### Exercise aim
Convert the lines of the entries below into a numbered list, omitting any blank lines.

### Supplied material
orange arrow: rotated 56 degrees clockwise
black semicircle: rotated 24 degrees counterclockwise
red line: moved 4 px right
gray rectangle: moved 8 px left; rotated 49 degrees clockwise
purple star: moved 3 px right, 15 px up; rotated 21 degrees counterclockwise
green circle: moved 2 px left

### Solution
1. orange arrow: rotated 56 degrees clockwise
2. black semicircle: rotated 24 degrees counterclockwise
3. red line: moved 4 px right
4. gray rectangle: moved 8 px left; rotated 49 degrees clockwise
5. purple star: moved 3 px right, 15 px up; rotated 21 degrees counterclockwise
6. green circle: moved 2 px left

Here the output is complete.